• PROVIDED INFORMATION:
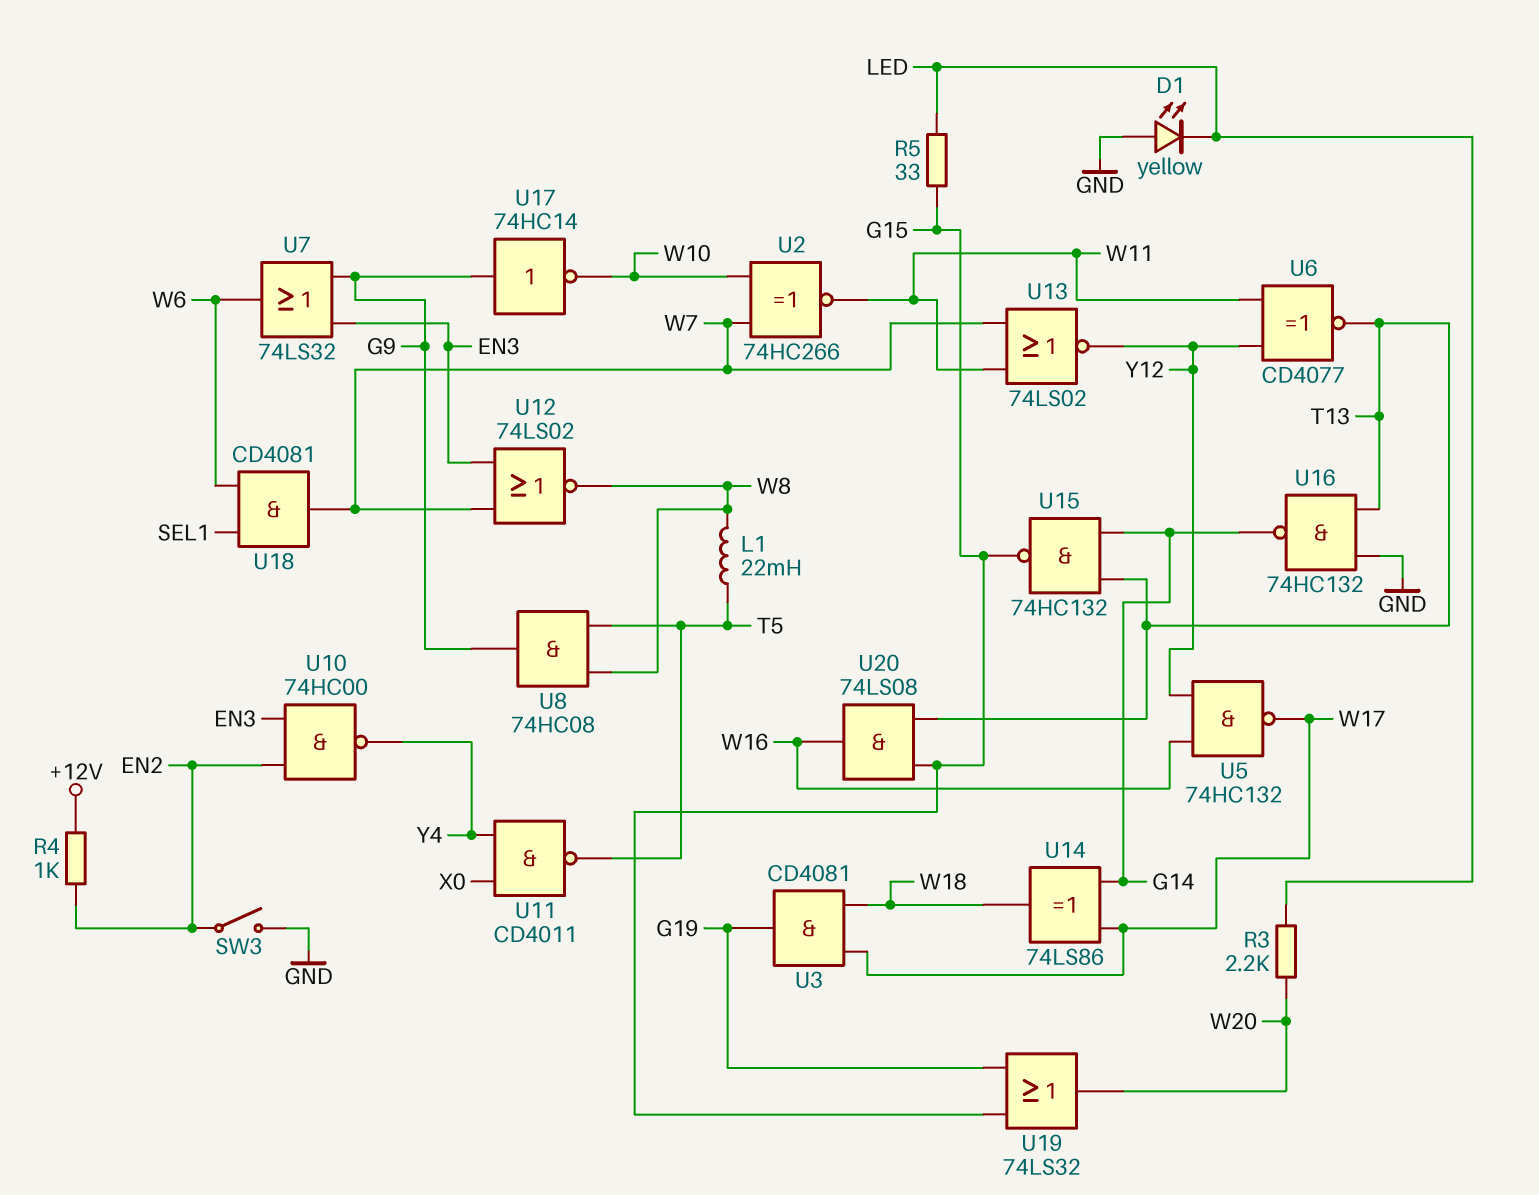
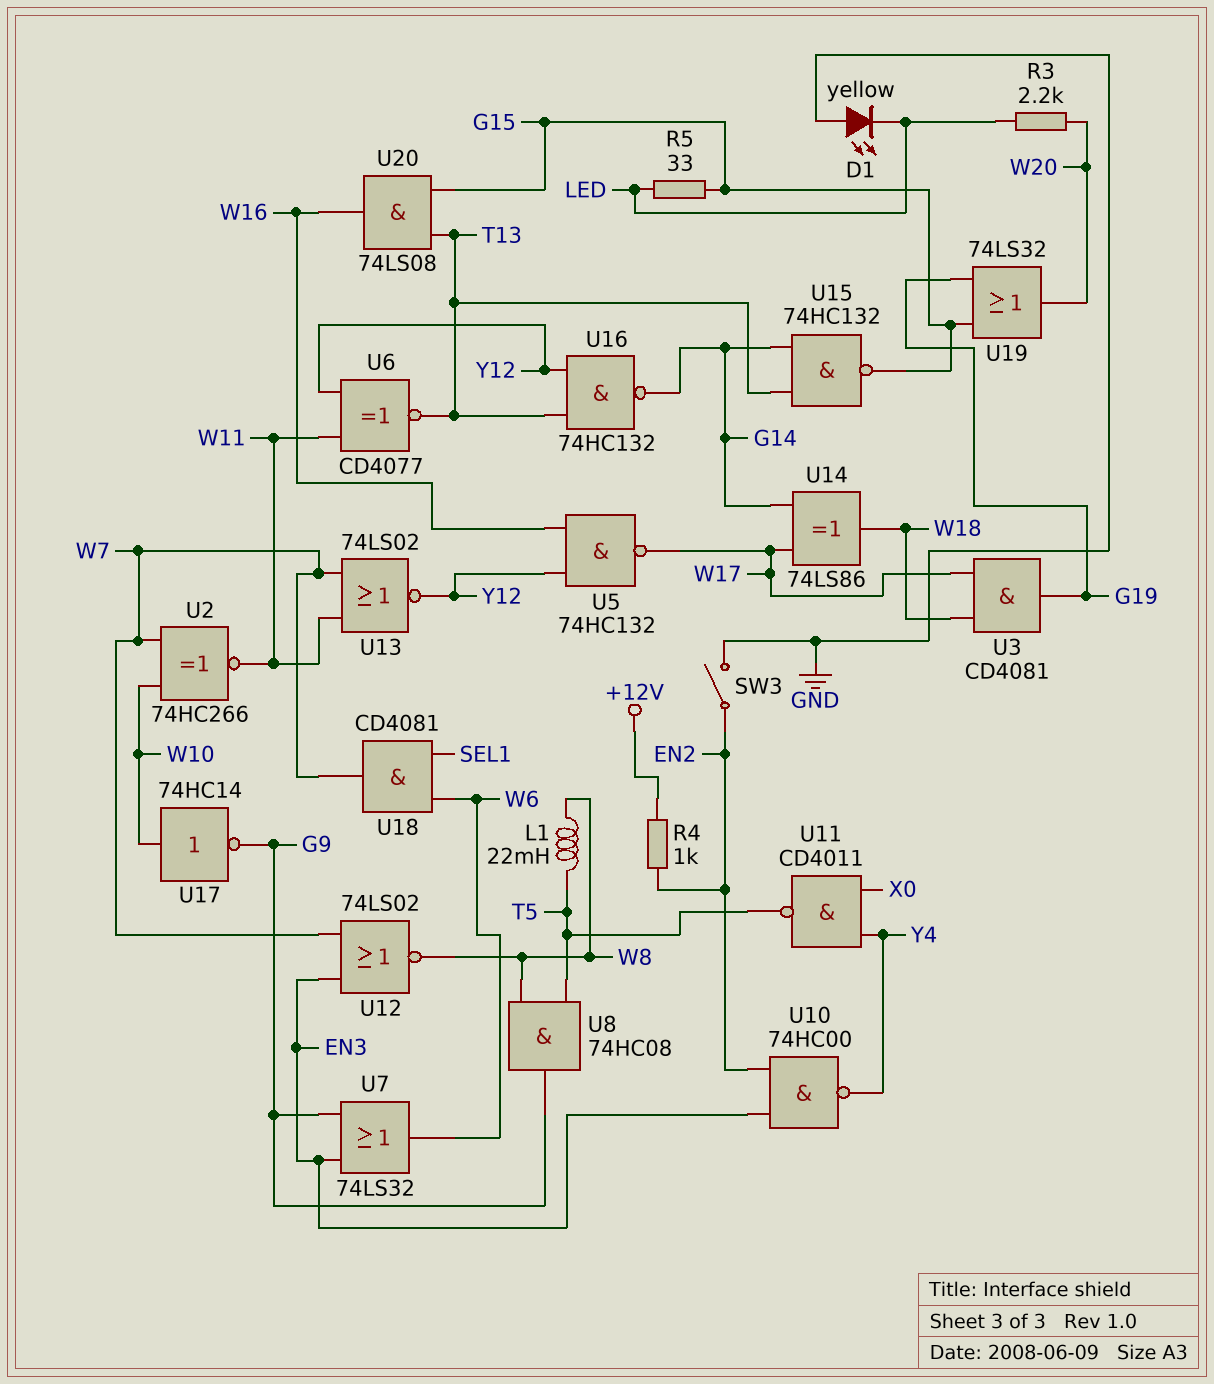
U16: NAND 74HC132 (in GND, in T13, out G14) -> NAND 74HC132 (in T13, in Y12, out G14)
U17: NOT 74HC14 (in G9, out W10) -> NOT 74HC14 (in W10, out G9)

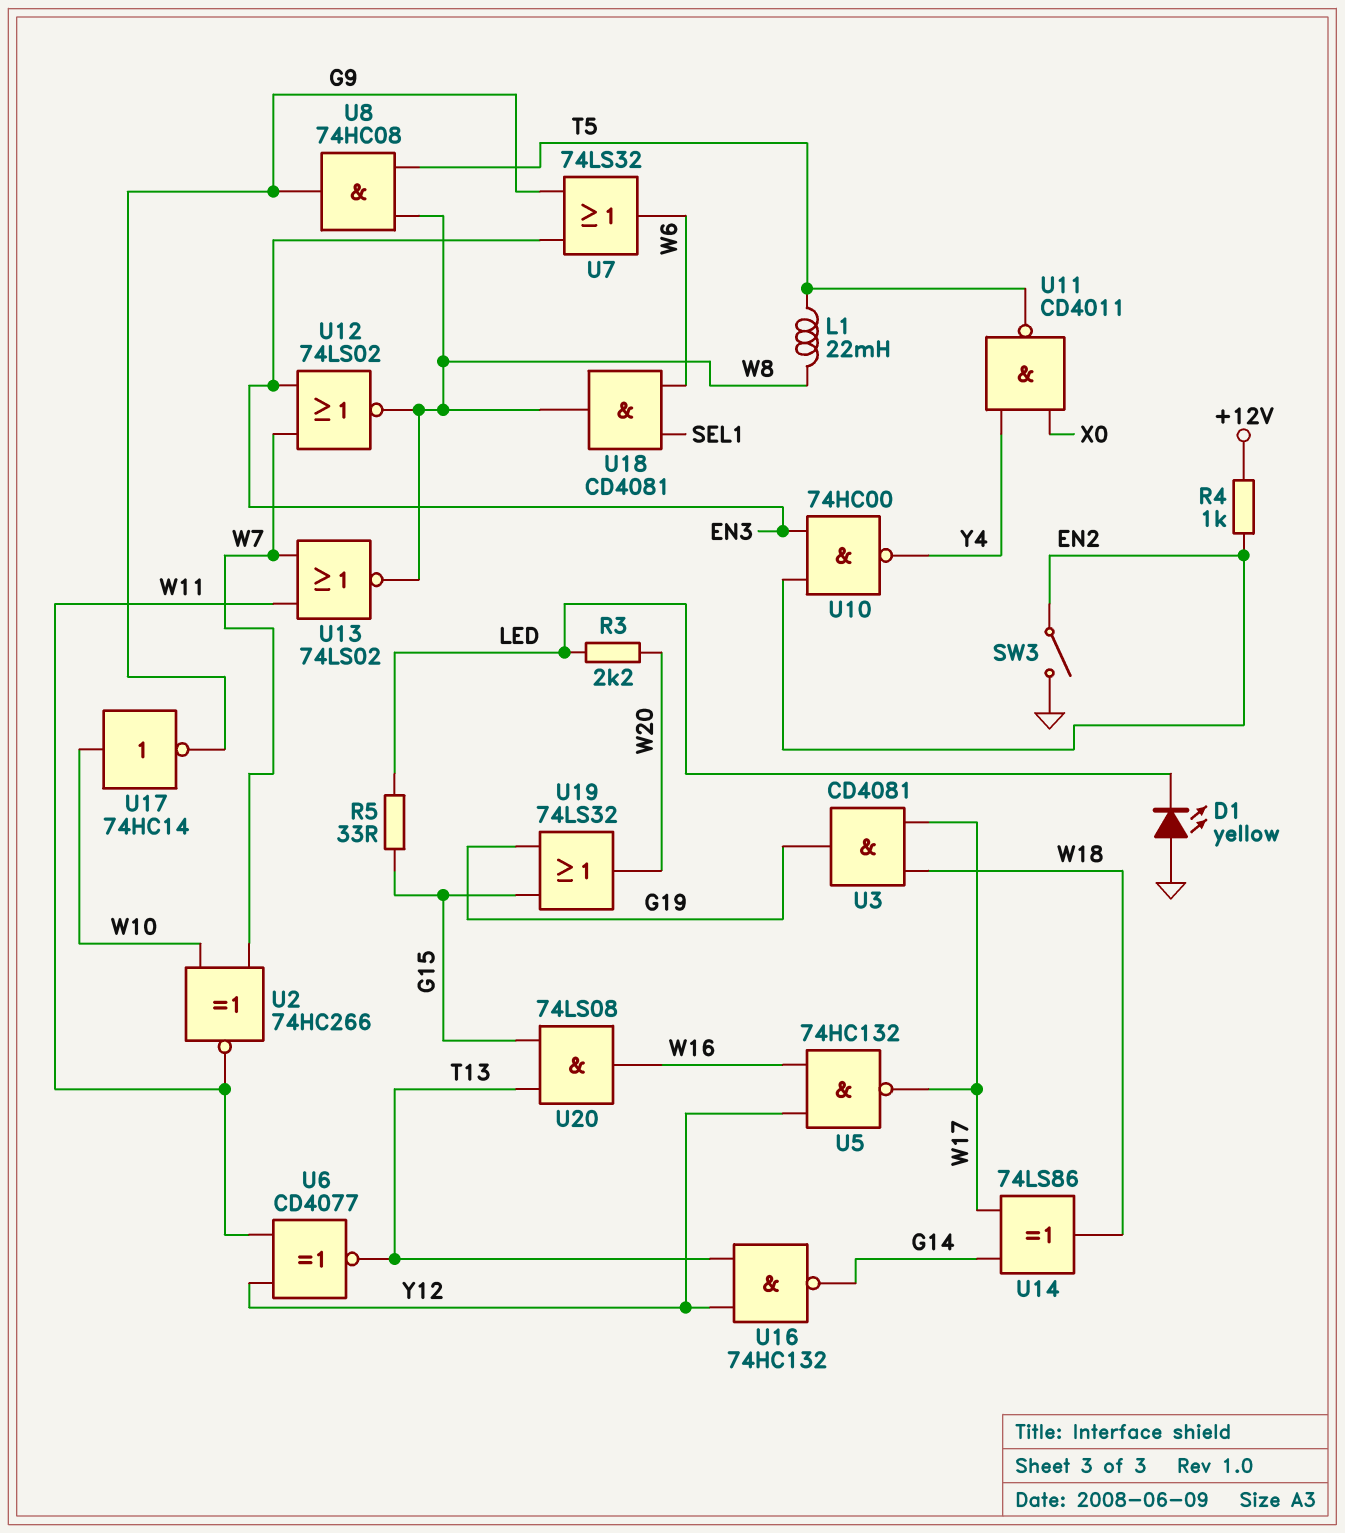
U13: NOR 74LS02 (in W7, in W11, out Y12) -> NOR 74LS02 (in W7, in W11, out W8)
U15: NAND 74HC132 (in G14, in T13, out G15) -> none
U18: AND CD4081 (in SEL1, in W6, out W7) -> AND CD4081 (in SEL1, in W6, out W8)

• WORK ITEM:
Your task is to repeat the records exactly. Images do not belong in the copy.

• THE COMPLETED TASK:
U16: NAND 74HC132 (in GND, in T13, out G14) -> NAND 74HC132 (in T13, in Y12, out G14)
U17: NOT 74HC14 (in G9, out W10) -> NOT 74HC14 (in W10, out G9)

U13: NOR 74LS02 (in W7, in W11, out Y12) -> NOR 74LS02 (in W7, in W11, out W8)
U15: NAND 74HC132 (in G14, in T13, out G15) -> none
U18: AND CD4081 (in SEL1, in W6, out W7) -> AND CD4081 (in SEL1, in W6, out W8)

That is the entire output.